§ **Problem to solve**
Scan the entries below. Return every line that includes "NRST".

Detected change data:
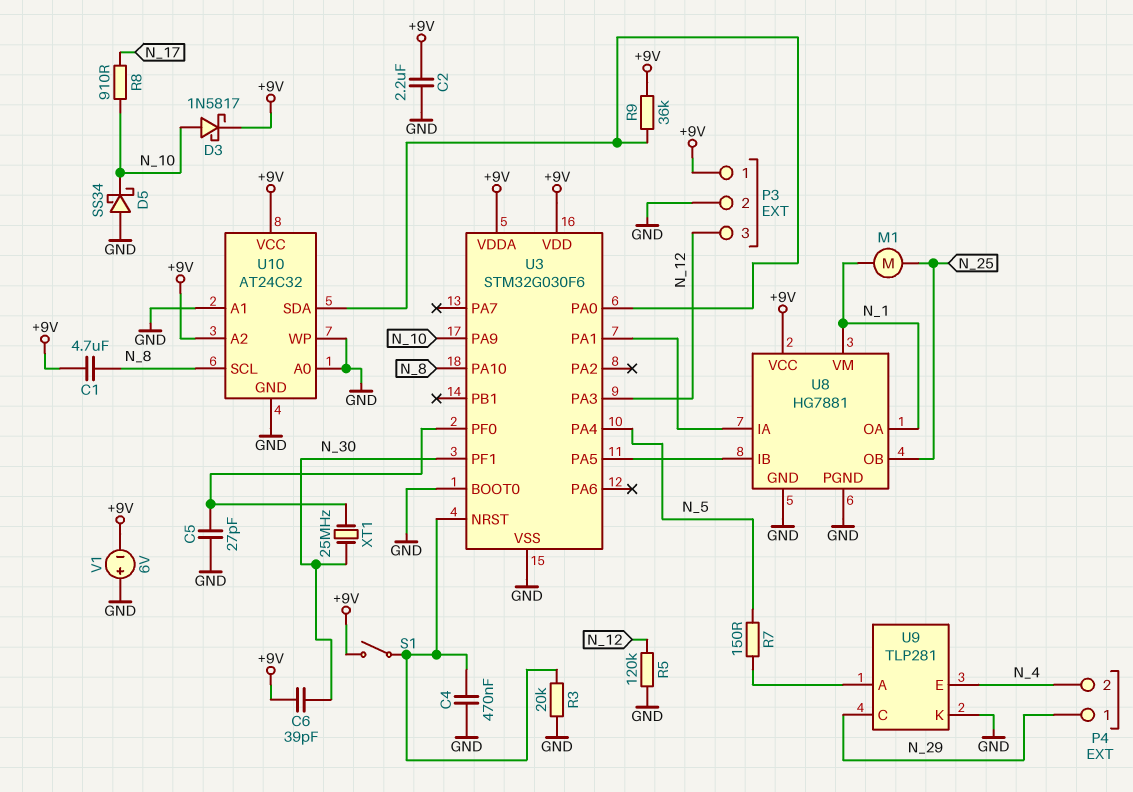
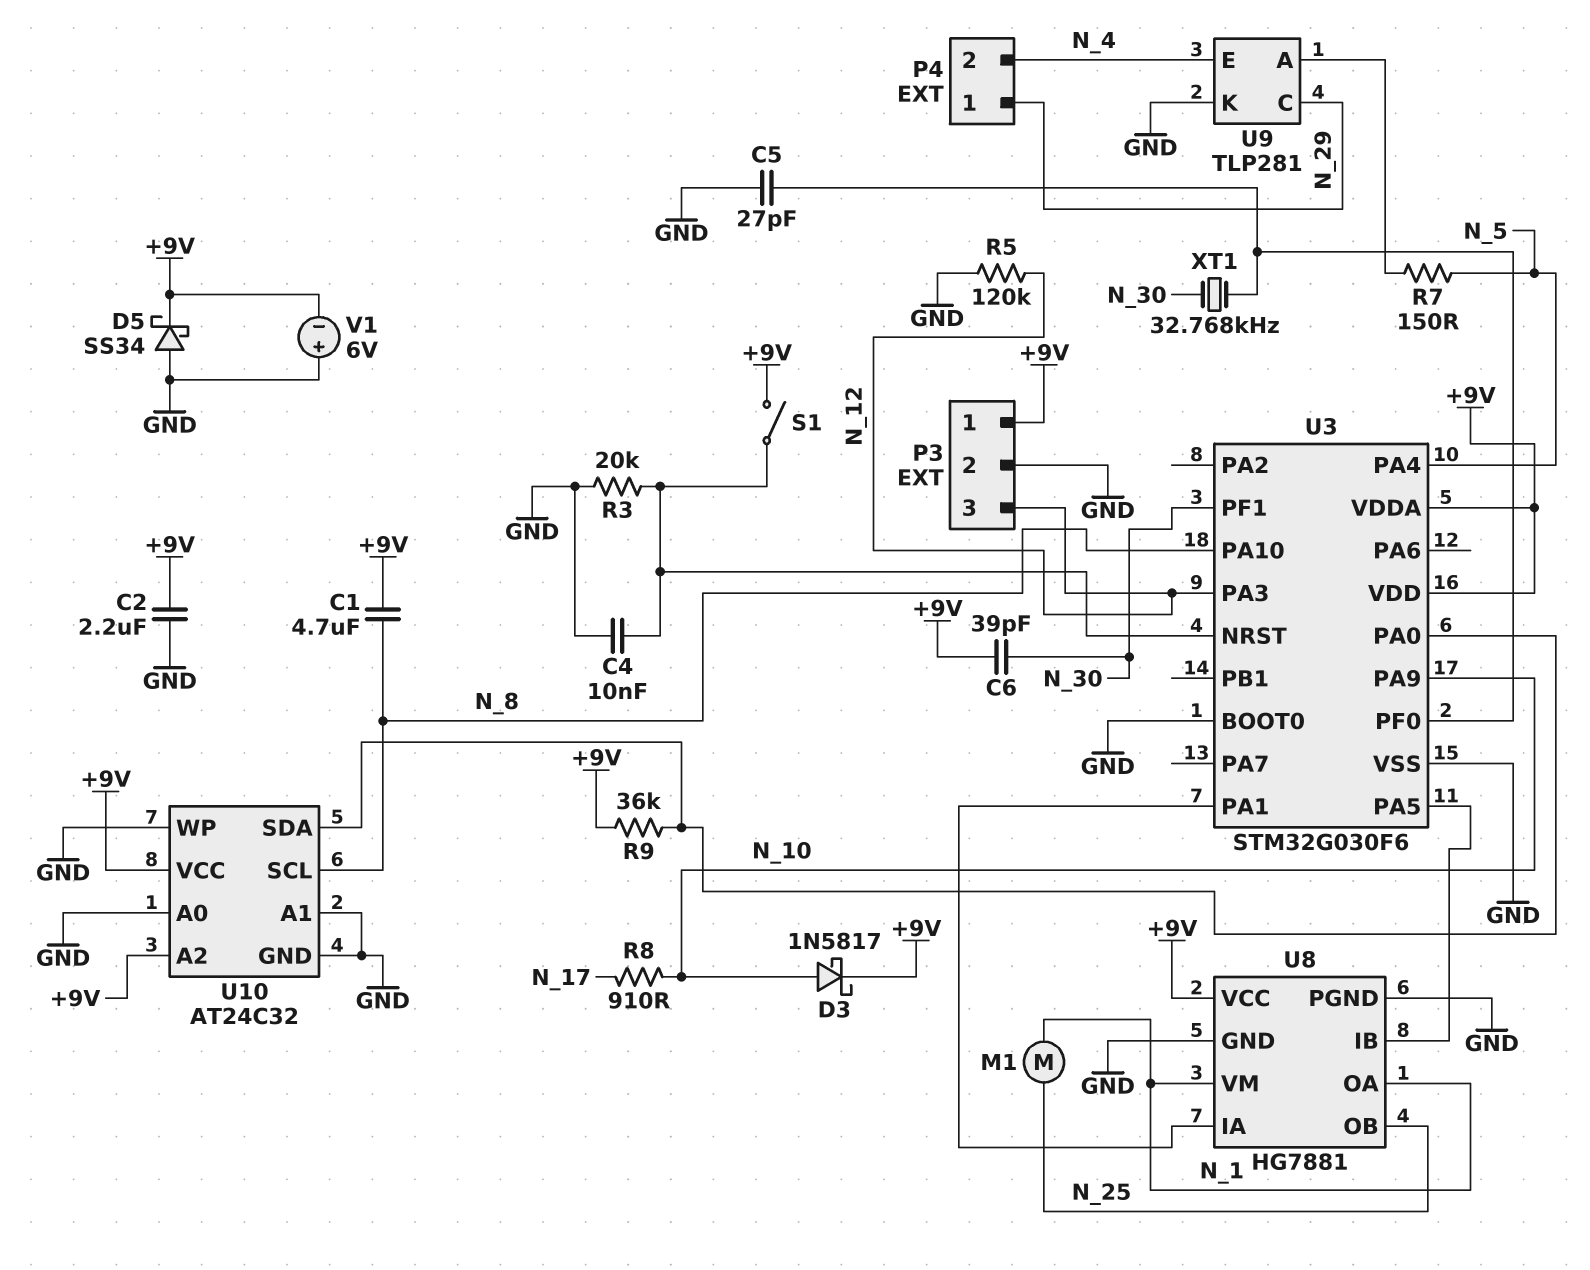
C4: 470nF (GND, U3/NRST) -> 10nF (GND, U3/NRST)
D5: schottky SS34 (A GND, K N_10) -> schottky SS34 (A GND, K +9V)
XT1: 25MHz (N_30, U3/PF0) -> 32.768kHz (N_30, U3/PF0)

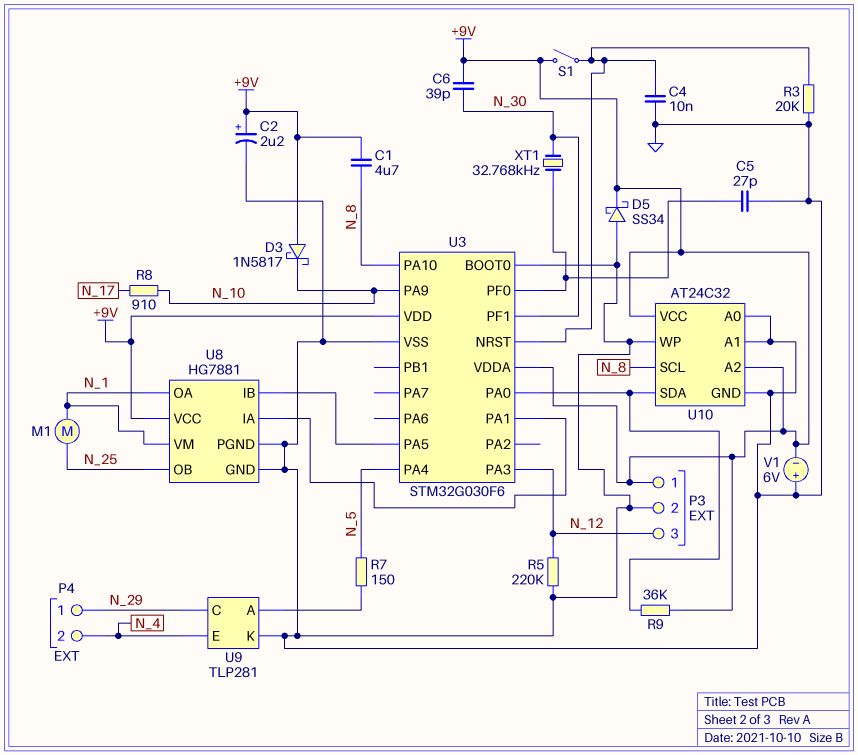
C2: 2.2uF (+9V, GND) -> 2.2uF (plus +9V, minus GND)
D3: schottky 1N5817 (A N_10, K +9V) -> schottky 1N5817 (A +9V, K N_10)
R5: 120k (GND, N_12) -> 220k (GND, N_12)

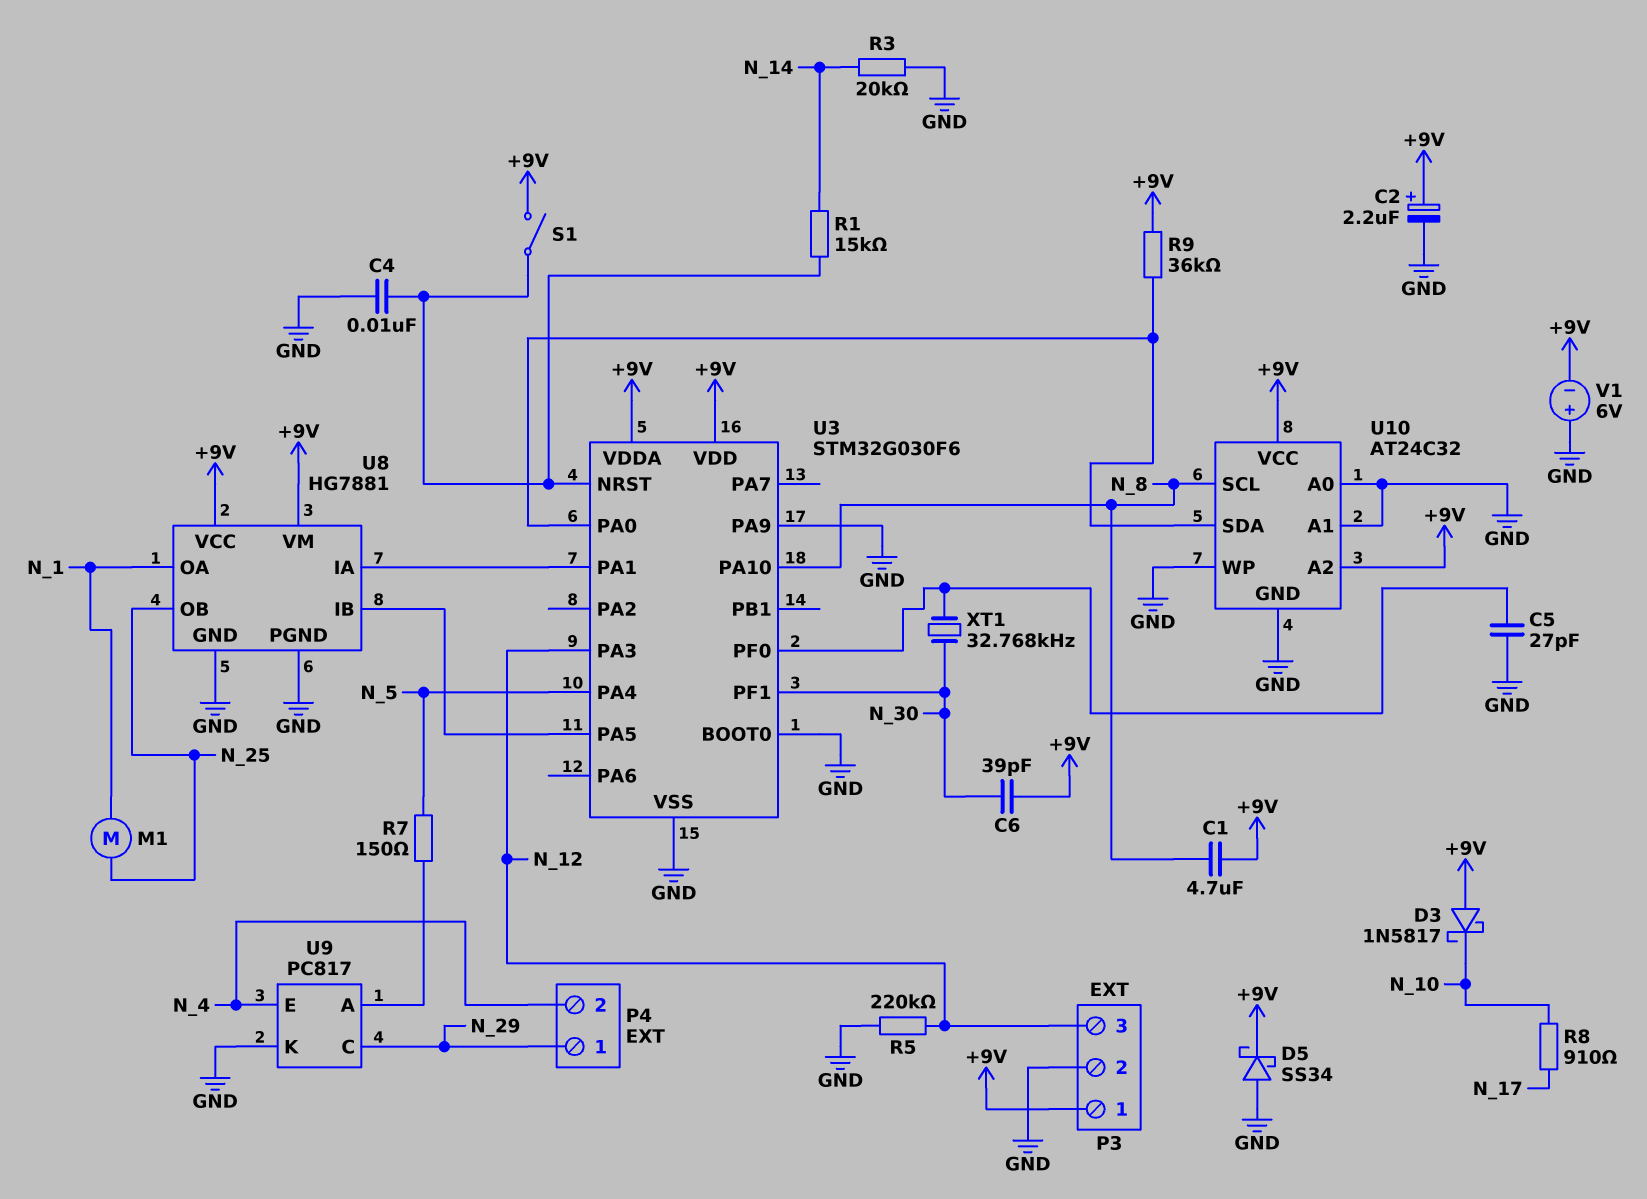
R1: none -> 15k (N_14, U3/NRST)
R3: 20k (GND, U3/NRST) -> 20k (GND, N_14)
U3 pin PA9: N_10 -> GND
U8 pin VM: N_1 -> +9V
U9: TLP281 -> PC817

§ **Solution for this exercise**
C4: 470nF (GND, U3/NRST) -> 10nF (GND, U3/NRST)
R1: none -> 15k (N_14, U3/NRST)
R3: 20k (GND, U3/NRST) -> 20k (GND, N_14)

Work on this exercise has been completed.